Content starts

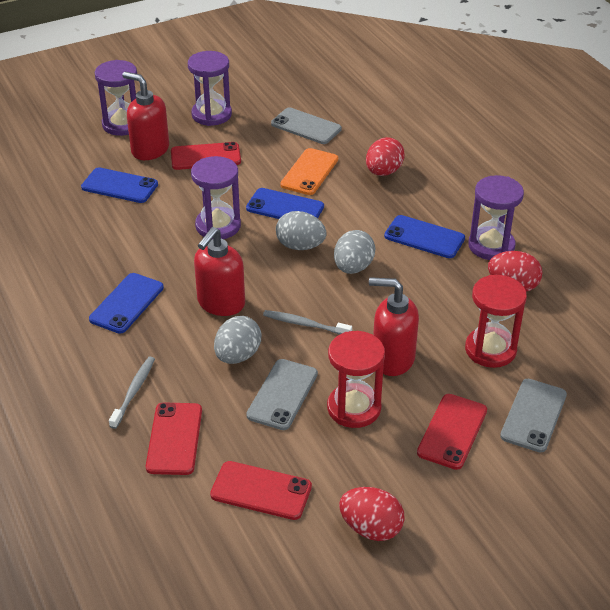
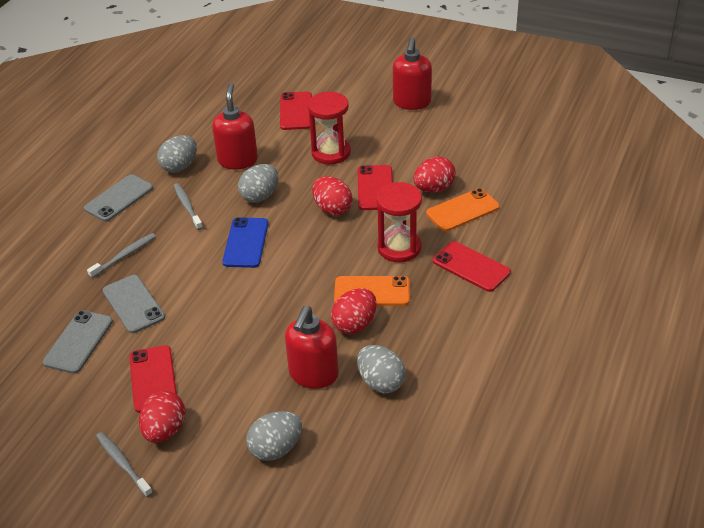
blue phone: 4 -> 1
grey egg: 3 -> 4
grey toothbrush: 2 -> 3
orange phone: 1 -> 2
purple hourglass: 4 -> 0
red egg: 3 -> 4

Content ends

EXERCISE: Transcribe all of the lines above exactly as given. The pictures stay out.

YOUR SOLUTION:
blue phone: 4 -> 1
grey egg: 3 -> 4
grey toothbrush: 2 -> 3
orange phone: 1 -> 2
purple hourglass: 4 -> 0
red egg: 3 -> 4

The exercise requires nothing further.